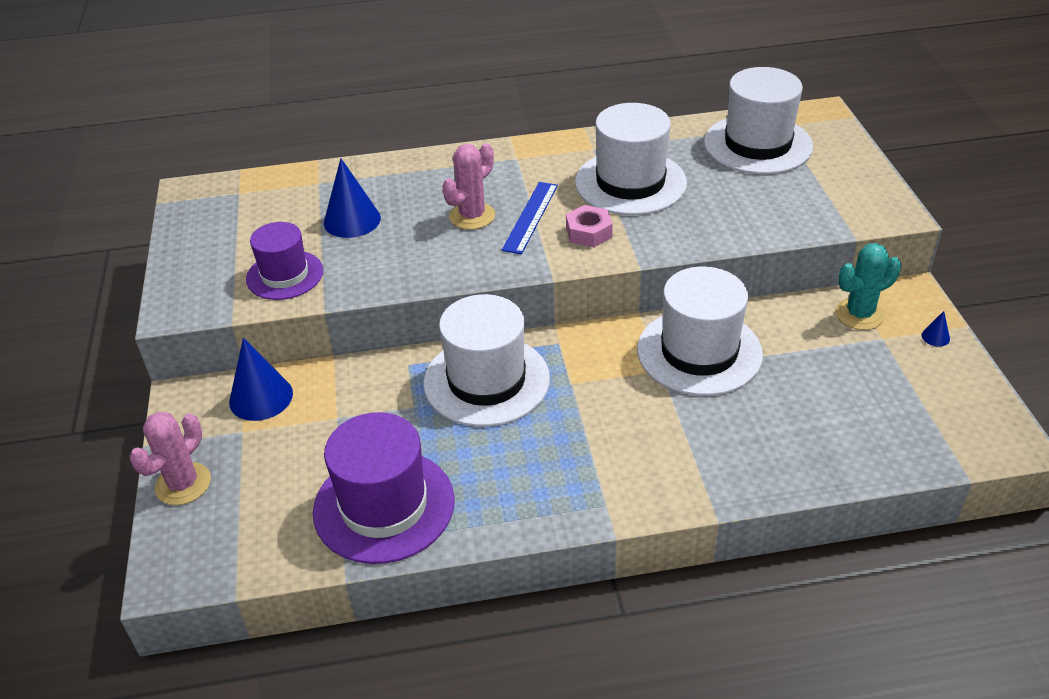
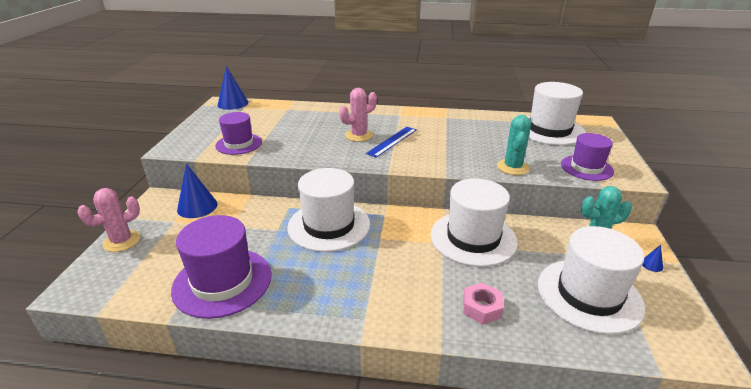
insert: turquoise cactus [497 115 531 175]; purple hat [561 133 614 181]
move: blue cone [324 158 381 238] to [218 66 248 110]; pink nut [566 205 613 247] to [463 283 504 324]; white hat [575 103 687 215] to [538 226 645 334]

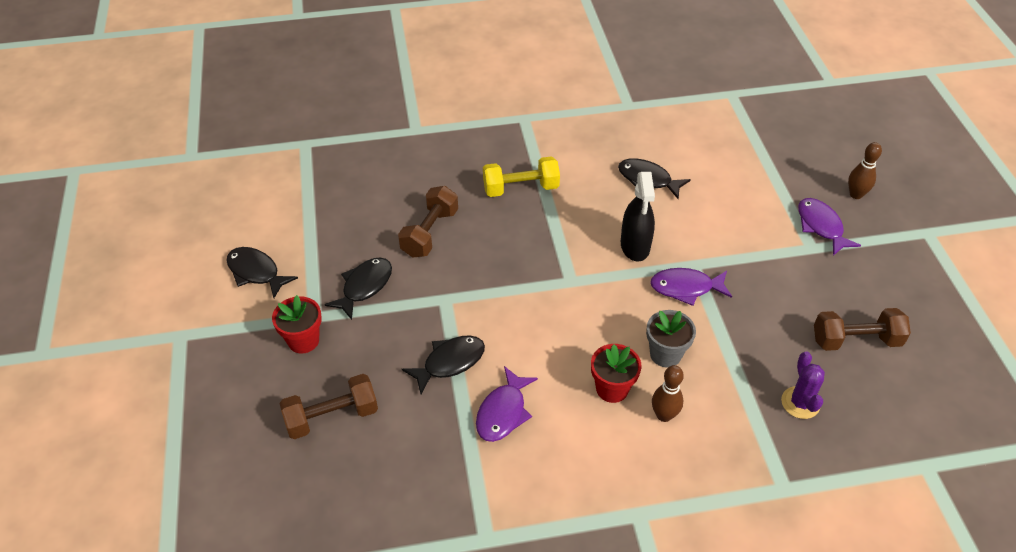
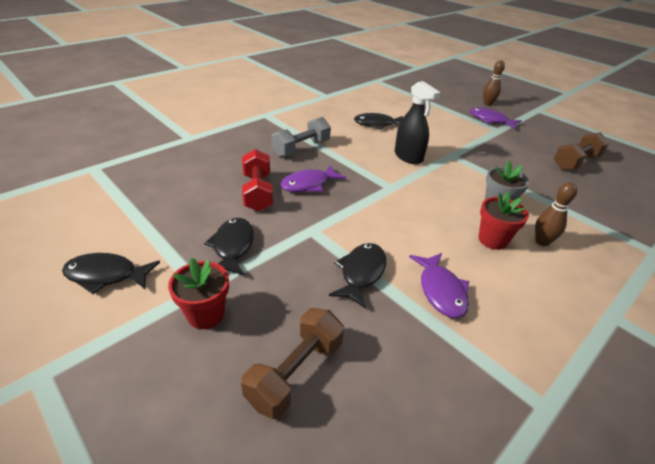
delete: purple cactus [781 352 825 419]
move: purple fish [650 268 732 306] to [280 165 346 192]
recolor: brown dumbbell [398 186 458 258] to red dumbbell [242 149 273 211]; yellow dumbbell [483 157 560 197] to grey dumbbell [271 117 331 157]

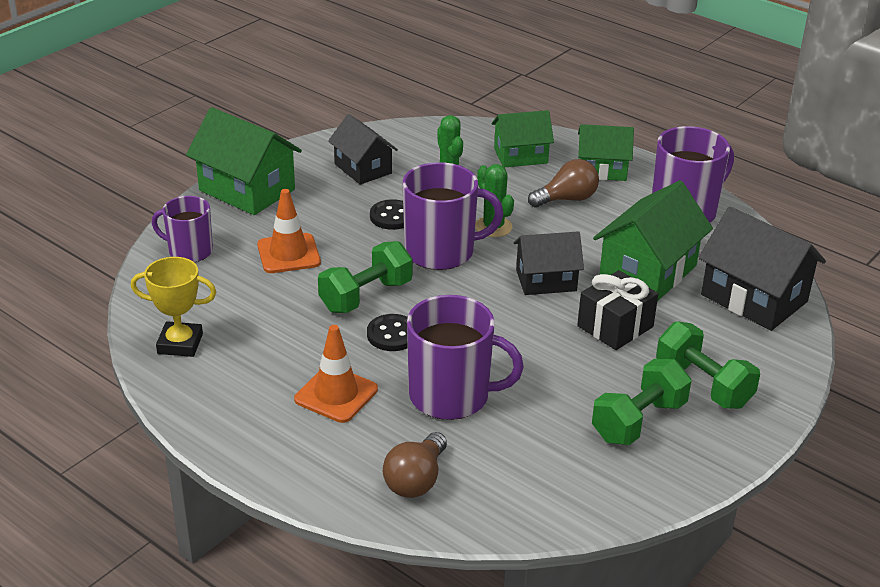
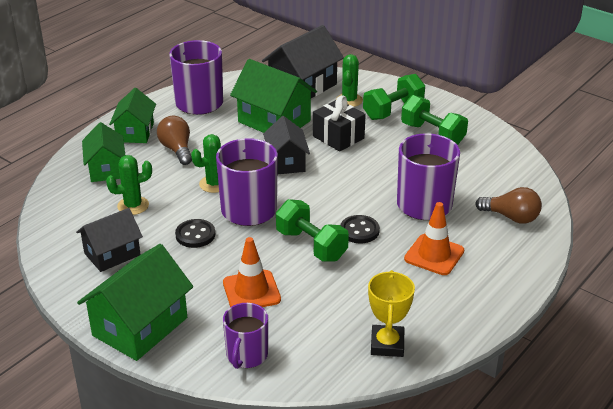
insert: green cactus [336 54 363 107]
* * *
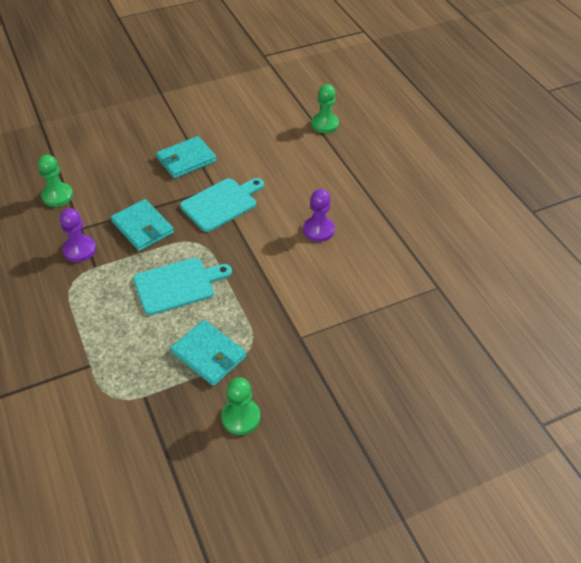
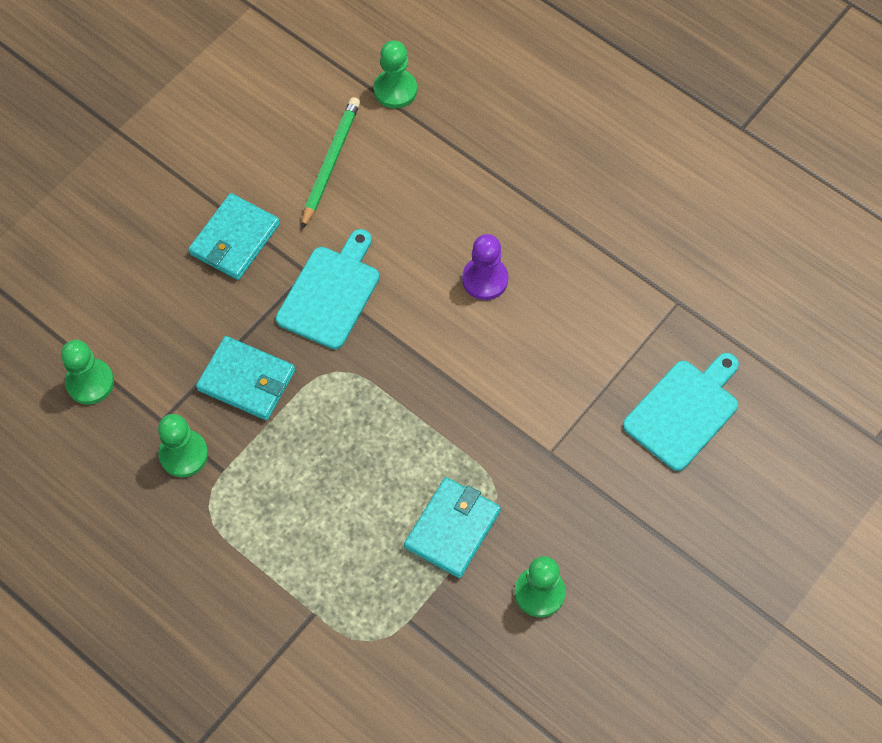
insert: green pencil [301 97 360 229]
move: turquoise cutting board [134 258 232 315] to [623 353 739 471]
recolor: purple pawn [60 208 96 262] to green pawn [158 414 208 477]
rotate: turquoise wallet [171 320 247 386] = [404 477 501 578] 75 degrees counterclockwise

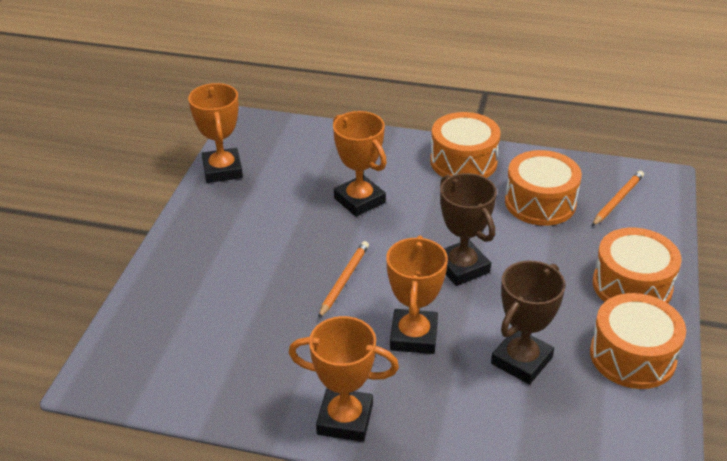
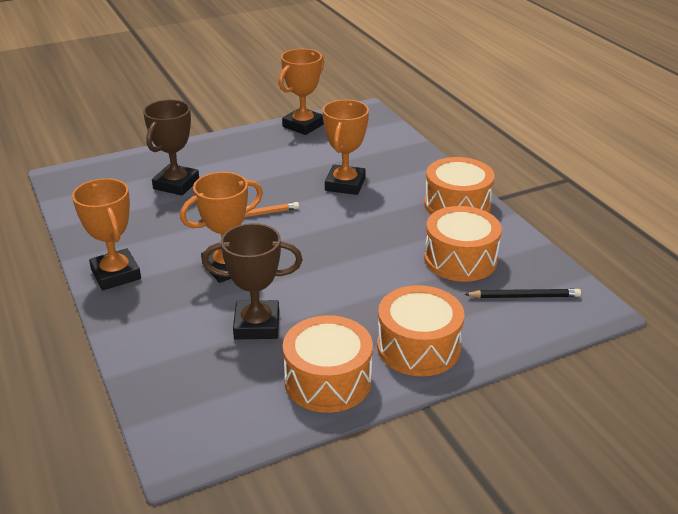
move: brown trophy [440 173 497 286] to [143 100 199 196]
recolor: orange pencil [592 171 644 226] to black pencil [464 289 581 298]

WORK TO BE COMPLETED
Range to copy from the listing above: the line with "move: purple fish" through the line with "insert: green cactus [336 54 363 107]". Transcribe it exactly and skip the pictures.

ANSWER SPACE
move: purple fish [650 268 732 306] to [280 165 346 192]
recolor: brown dumbbell [398 186 458 258] to red dumbbell [242 149 273 211]; yellow dumbbell [483 157 560 197] to grey dumbbell [271 117 331 157]

insert: green cactus [336 54 363 107]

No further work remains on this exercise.